■ WHAT THIS TASK INVOLVES: Images should be left out, and everything else in the listing reproduced exactly.

■ MATERIAL FOR THE TASK:

--- START ---

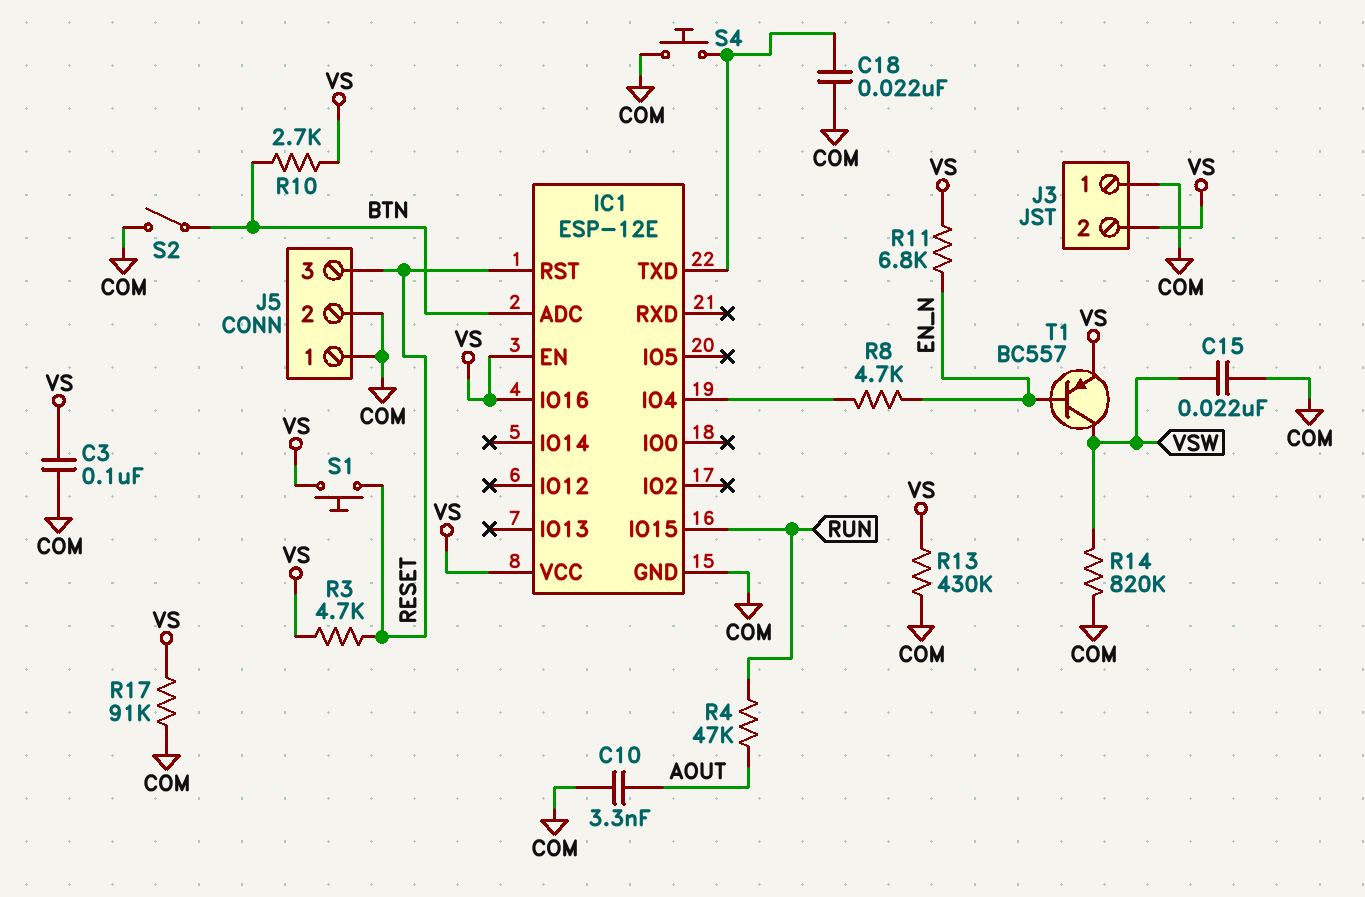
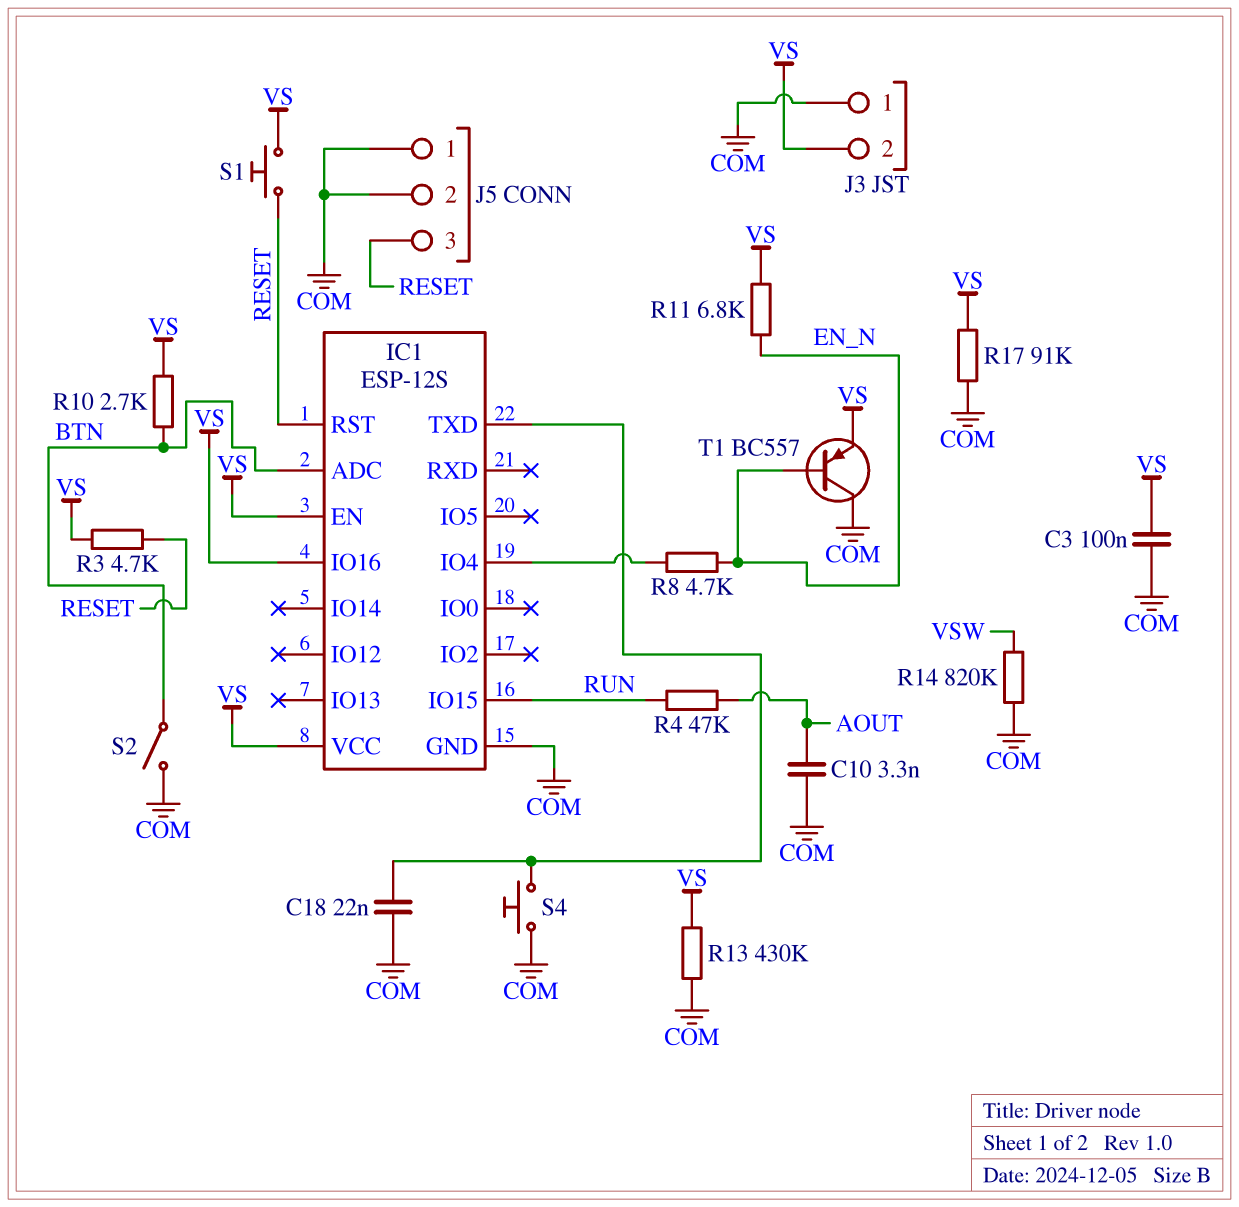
C15: 22nF (COM, VSW) -> none
IC1: ESP-12E -> ESP-12S
T1: PNP BC557 (B EN_N, C VSW, E VS) -> PNP BC557 (B EN_N, C COM, E VS)

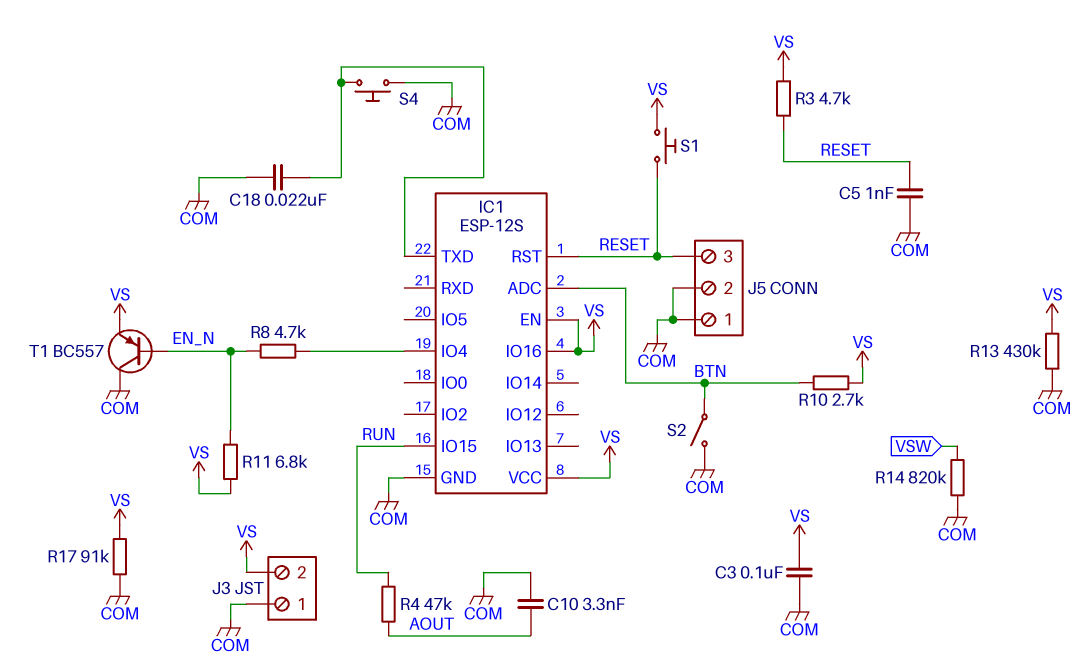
C5: none -> 1nF (COM, RESET)

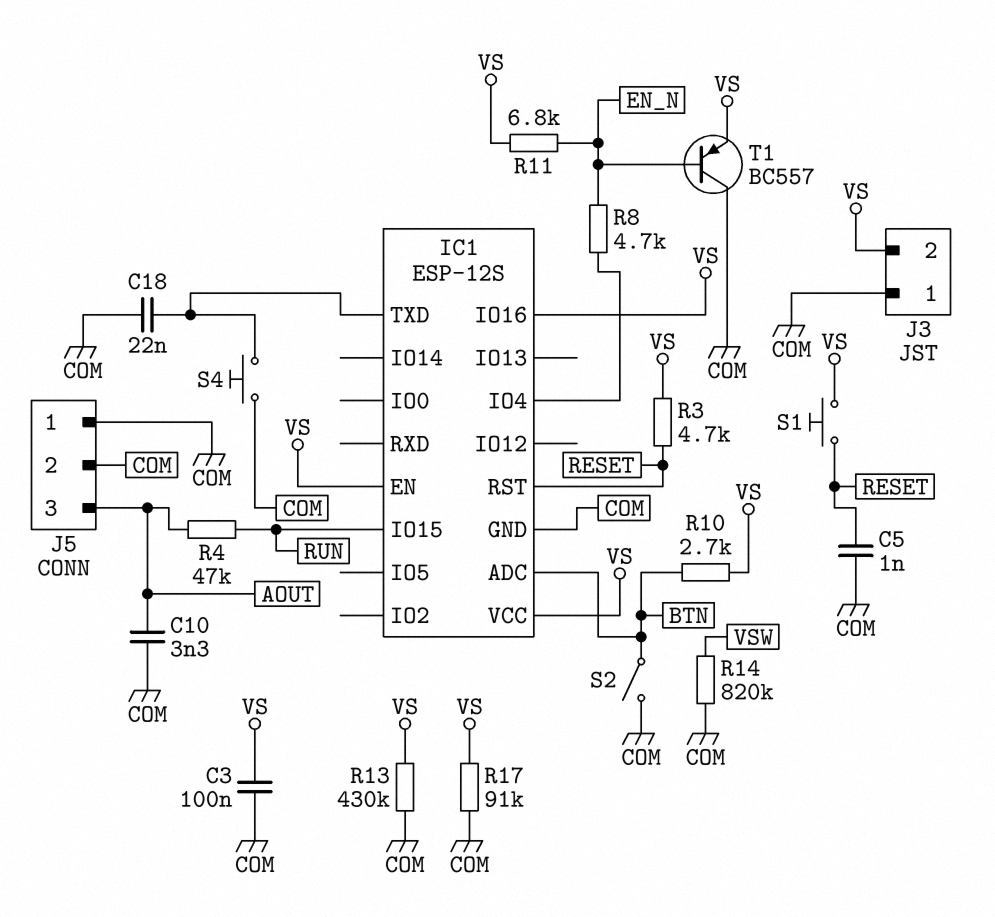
J5 pin 3: RESET -> AOUT

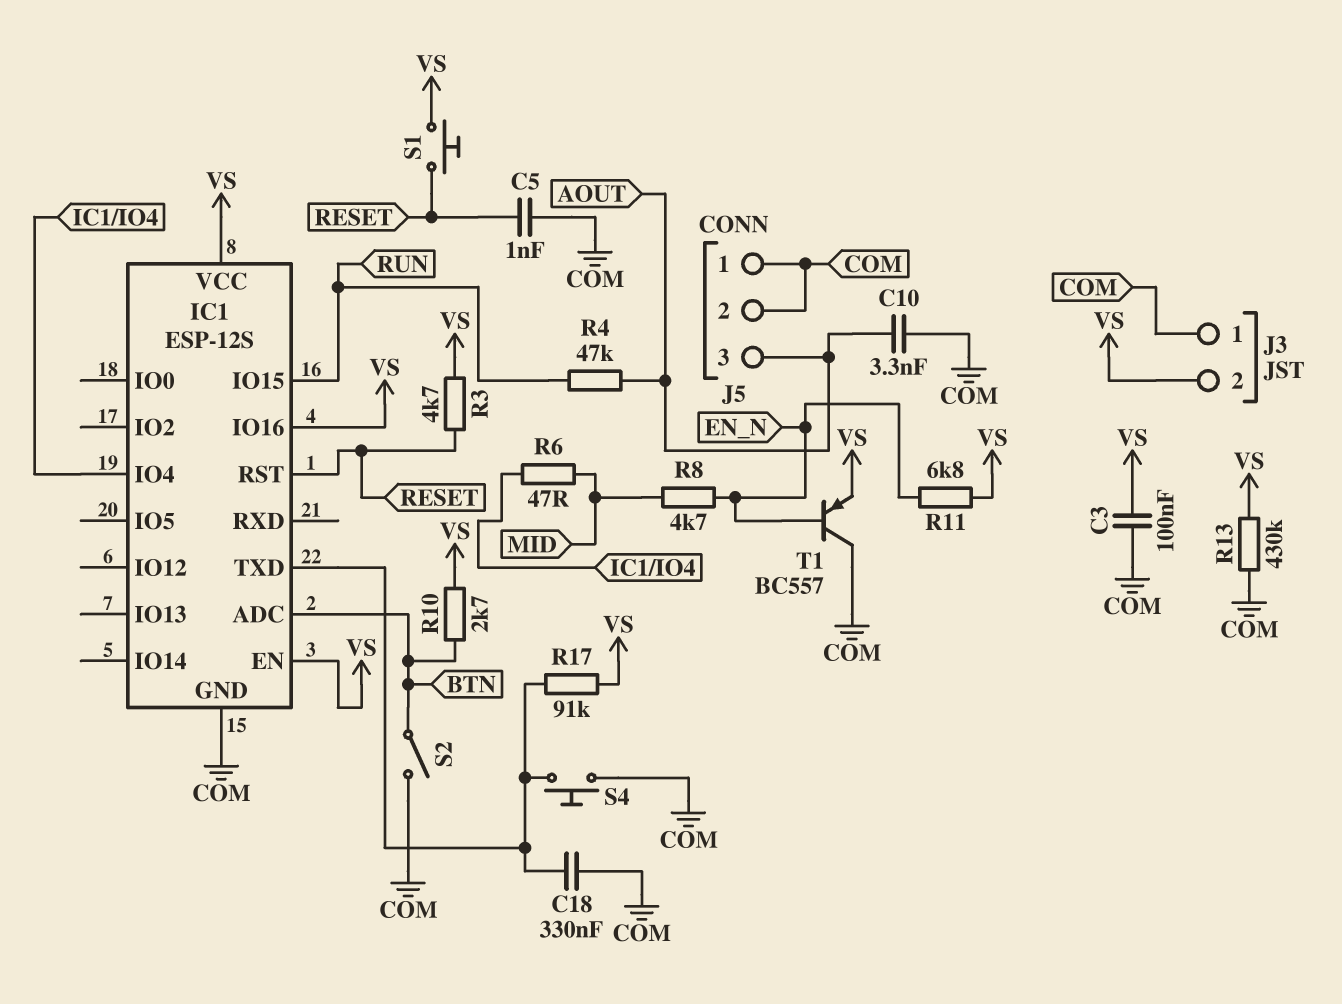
C18: 22nF (COM, IC1/TXD) -> 330nF (COM, IC1/TXD)
R6: none -> 47 (IC1/IO4, MID)
R8: 4.7k (EN_N, IC1/IO4) -> 4.7k (EN_N, MID)
R14: 820k (COM, VSW) -> none
R17: 91k (COM, VS) -> 91k (IC1/TXD, VS)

--- END ---

■ RESULT FOR THIS EXERCISE:
C15: 22nF (COM, VSW) -> none
IC1: ESP-12E -> ESP-12S
T1: PNP BC557 (B EN_N, C VSW, E VS) -> PNP BC557 (B EN_N, C COM, E VS)

C5: none -> 1nF (COM, RESET)

J5 pin 3: RESET -> AOUT

C18: 22nF (COM, IC1/TXD) -> 330nF (COM, IC1/TXD)
R6: none -> 47 (IC1/IO4, MID)
R8: 4.7k (EN_N, IC1/IO4) -> 4.7k (EN_N, MID)
R14: 820k (COM, VSW) -> none
R17: 91k (COM, VS) -> 91k (IC1/TXD, VS)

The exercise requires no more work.